### DESCRIPTION OF THE TASK
For this exercise, print all of the data exactly as given.

### SUPPLIED INFORMATION
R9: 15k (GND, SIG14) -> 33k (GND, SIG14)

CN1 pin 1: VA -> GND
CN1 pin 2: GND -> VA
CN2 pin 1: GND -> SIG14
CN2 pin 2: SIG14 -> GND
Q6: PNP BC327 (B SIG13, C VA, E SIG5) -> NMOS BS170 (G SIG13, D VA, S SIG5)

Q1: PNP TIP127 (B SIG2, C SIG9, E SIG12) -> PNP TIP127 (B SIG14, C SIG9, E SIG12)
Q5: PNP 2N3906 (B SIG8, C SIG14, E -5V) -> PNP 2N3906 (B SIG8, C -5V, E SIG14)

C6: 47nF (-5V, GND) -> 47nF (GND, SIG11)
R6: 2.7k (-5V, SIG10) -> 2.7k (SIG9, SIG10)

### EXERCISE RESPONSE
R9: 15k (GND, SIG14) -> 33k (GND, SIG14)

CN1 pin 1: VA -> GND
CN1 pin 2: GND -> VA
CN2 pin 1: GND -> SIG14
CN2 pin 2: SIG14 -> GND
Q6: PNP BC327 (B SIG13, C VA, E SIG5) -> NMOS BS170 (G SIG13, D VA, S SIG5)

Q1: PNP TIP127 (B SIG2, C SIG9, E SIG12) -> PNP TIP127 (B SIG14, C SIG9, E SIG12)
Q5: PNP 2N3906 (B SIG8, C SIG14, E -5V) -> PNP 2N3906 (B SIG8, C -5V, E SIG14)

C6: 47nF (-5V, GND) -> 47nF (GND, SIG11)
R6: 2.7k (-5V, SIG10) -> 2.7k (SIG9, SIG10)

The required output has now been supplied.